Material for this exercise →
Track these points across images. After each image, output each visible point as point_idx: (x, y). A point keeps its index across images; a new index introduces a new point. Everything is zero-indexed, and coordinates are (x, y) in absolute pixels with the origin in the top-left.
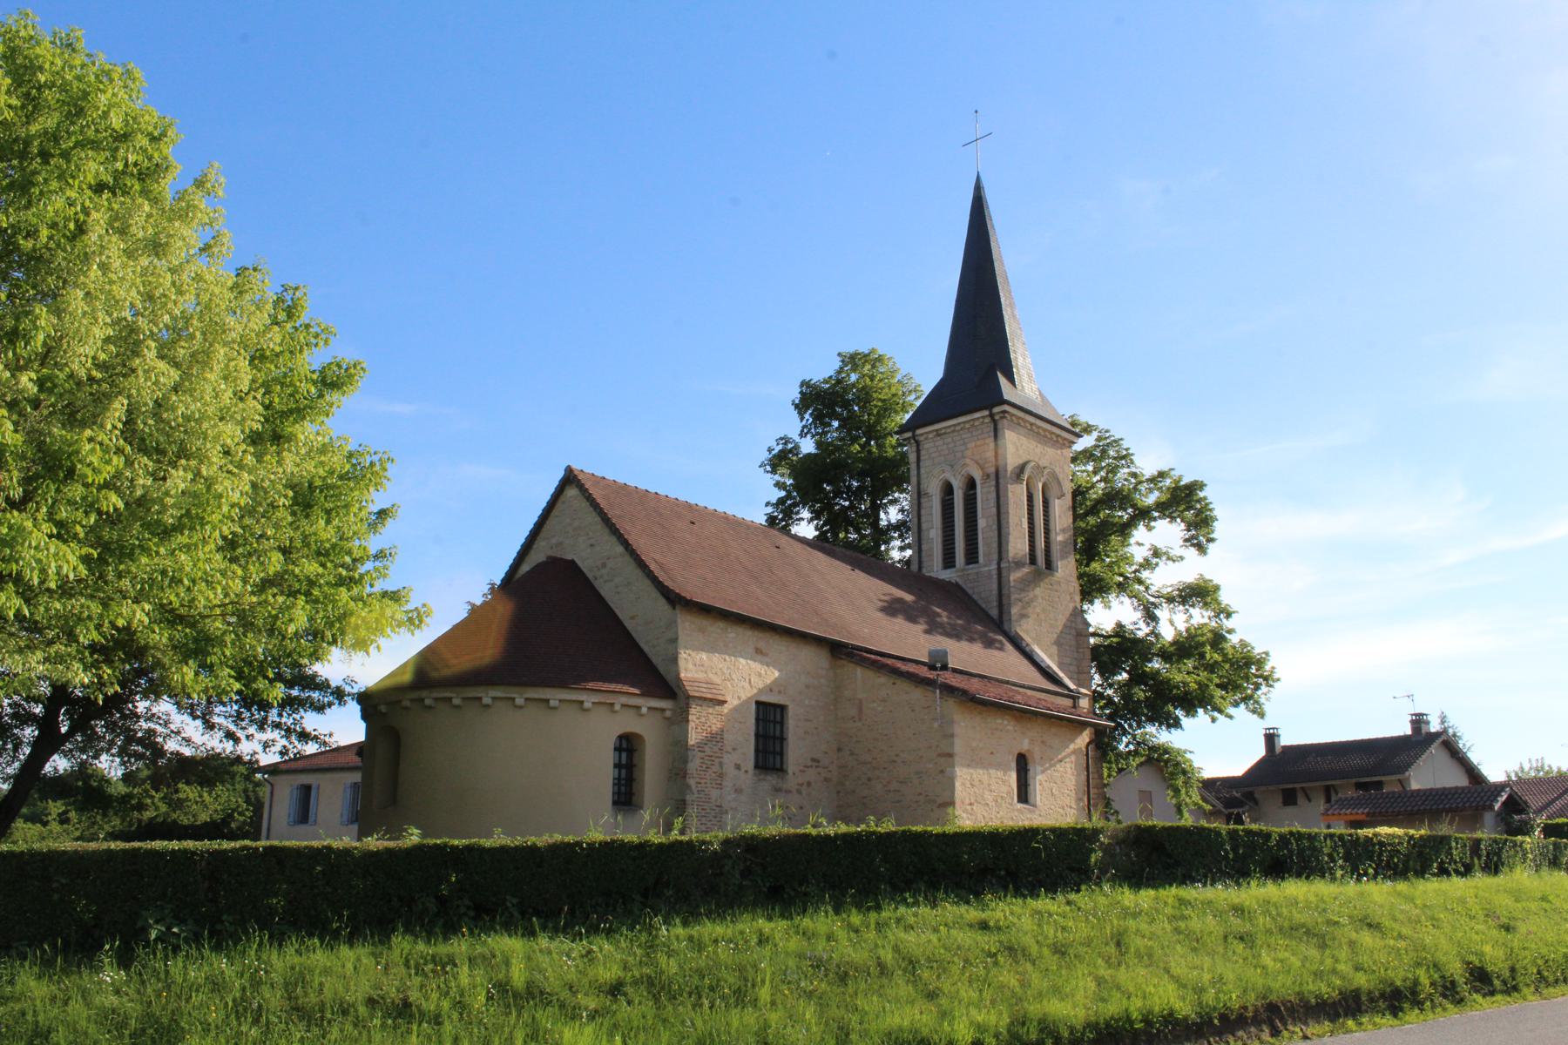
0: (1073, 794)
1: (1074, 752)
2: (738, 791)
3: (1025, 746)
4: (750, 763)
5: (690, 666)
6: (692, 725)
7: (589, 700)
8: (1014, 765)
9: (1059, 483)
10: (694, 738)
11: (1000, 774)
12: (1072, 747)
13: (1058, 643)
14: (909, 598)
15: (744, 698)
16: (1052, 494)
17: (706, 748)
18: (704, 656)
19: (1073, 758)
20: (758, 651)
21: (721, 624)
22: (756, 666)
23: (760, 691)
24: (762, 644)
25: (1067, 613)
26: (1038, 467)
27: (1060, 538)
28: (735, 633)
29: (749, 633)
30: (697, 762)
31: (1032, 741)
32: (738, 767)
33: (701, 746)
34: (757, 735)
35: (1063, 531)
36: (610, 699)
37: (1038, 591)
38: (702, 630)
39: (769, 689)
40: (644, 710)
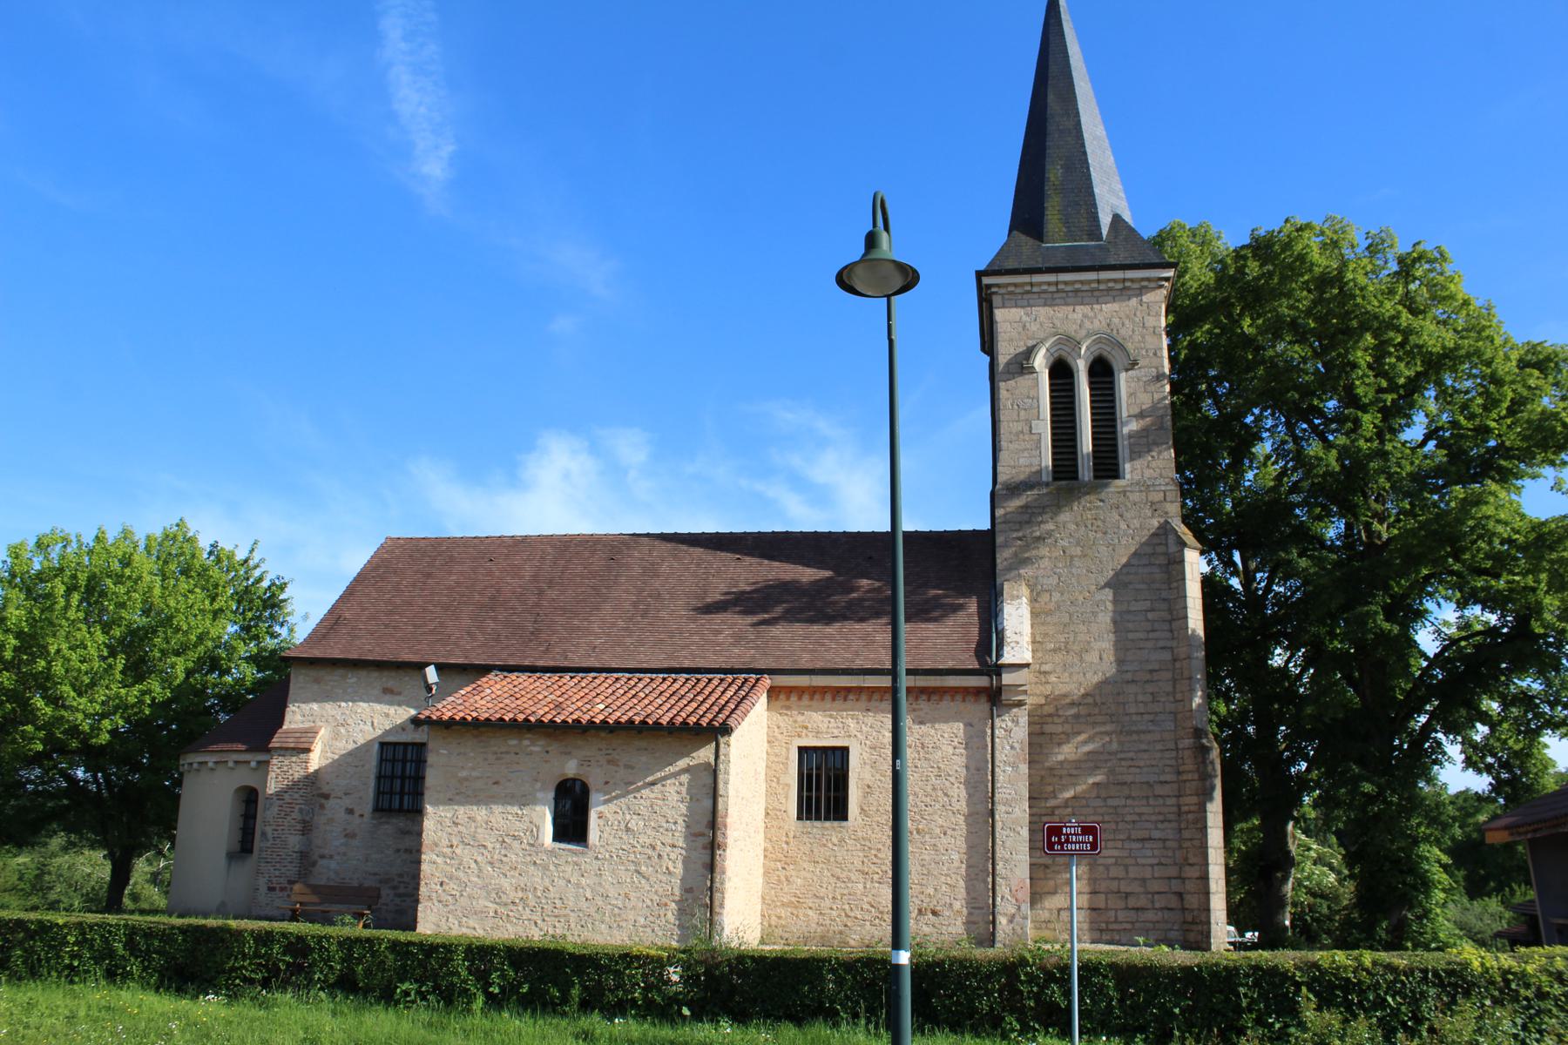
0: (681, 827)
1: (687, 770)
2: (350, 836)
3: (571, 769)
4: (368, 807)
5: (299, 717)
6: (272, 775)
7: (211, 760)
8: (551, 795)
9: (1122, 347)
10: (272, 787)
11: (516, 809)
12: (682, 763)
13: (1117, 584)
14: (828, 574)
15: (361, 741)
16: (1117, 362)
17: (286, 796)
18: (315, 706)
19: (685, 778)
20: (387, 691)
21: (341, 671)
22: (385, 708)
23: (387, 732)
24: (390, 684)
25: (1144, 536)
26: (1069, 338)
27: (1134, 426)
28: (352, 678)
29: (375, 674)
30: (275, 810)
31: (585, 762)
32: (350, 811)
33: (279, 795)
34: (379, 777)
35: (1141, 415)
36: (224, 757)
37: (1065, 516)
38: (317, 681)
39: (402, 728)
40: (231, 764)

Work instructions →
Repeat all of the lines above, with "top-left" swapped for "upper-left" and nothing else changed. Leave the pictures out.

Exercise solution →
Track these points across images. After each image, output each visible point as point_idx: (x, y). A point keeps its index across images; a new index introduces a new point. Everything is zero-indexed, and coordinates are (x, y) in absolute pixels with the origin in the upper-left.
0: (1073, 794)
1: (1074, 752)
2: (738, 791)
3: (1025, 746)
4: (750, 763)
5: (690, 666)
6: (692, 725)
7: (589, 700)
8: (1014, 765)
9: (1059, 483)
10: (694, 738)
11: (1000, 774)
12: (1072, 747)
13: (1058, 643)
14: (909, 598)
15: (744, 698)
16: (1052, 494)
17: (706, 748)
18: (704, 656)
19: (1073, 758)
20: (758, 651)
21: (721, 624)
22: (756, 666)
23: (760, 691)
24: (762, 644)
25: (1067, 613)
26: (1038, 467)
27: (1060, 538)
28: (735, 633)
29: (749, 633)
30: (697, 762)
31: (1032, 741)
32: (738, 767)
33: (701, 746)
34: (757, 735)
35: (1063, 531)
36: (610, 699)
37: (1038, 591)
38: (702, 630)
39: (769, 689)
40: (644, 710)
0: (681, 827)
1: (687, 770)
2: (350, 836)
3: (571, 769)
4: (368, 807)
5: (299, 717)
6: (272, 775)
7: (211, 760)
8: (551, 795)
9: (1122, 347)
10: (272, 787)
11: (516, 809)
12: (682, 763)
13: (1117, 584)
14: (828, 574)
15: (361, 741)
16: (1117, 362)
17: (286, 796)
18: (315, 706)
19: (685, 778)
20: (387, 691)
21: (341, 671)
22: (385, 708)
23: (387, 732)
24: (390, 684)
25: (1144, 536)
26: (1069, 338)
27: (1134, 426)
28: (352, 678)
29: (375, 674)
30: (275, 810)
31: (585, 762)
32: (350, 811)
33: (279, 795)
34: (379, 777)
35: (1141, 415)
36: (224, 757)
37: (1065, 516)
38: (317, 681)
39: (402, 728)
40: (231, 764)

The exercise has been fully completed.